* ACTIVITY:
Every line below that has "VRAW" in it should be copied.

Extracted records:
++++++
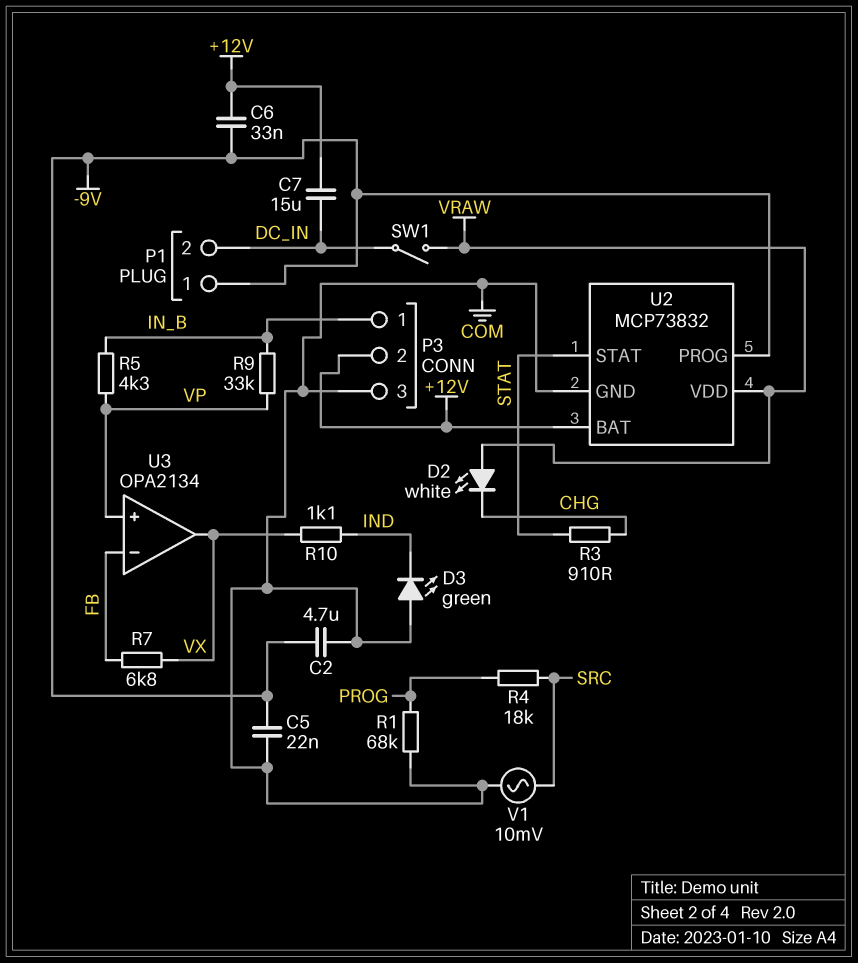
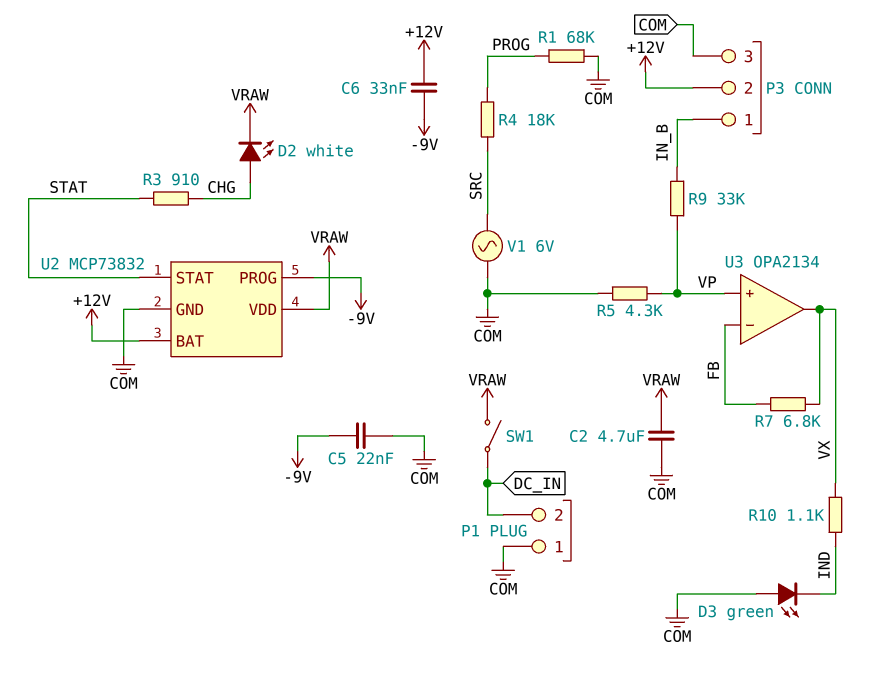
C2: 4.7uF (-9V, COM) -> 4.7uF (COM, VRAW)
C7: 15uF (+12V, DC_IN) -> none
D2: LED white (A VRAW, K CHG) -> LED white (A CHG, K VRAW)
P1 pin 1: -9V -> COM
R5: 4.3k (IN_B, VP) -> 4.3k (COM, VP)
V1: AC 10mV (COM, SRC) -> AC 6V (COM, SRC)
++++++
* EXERCISE RESPONSE:
C2: 4.7uF (-9V, COM) -> 4.7uF (COM, VRAW)
D2: LED white (A VRAW, K CHG) -> LED white (A CHG, K VRAW)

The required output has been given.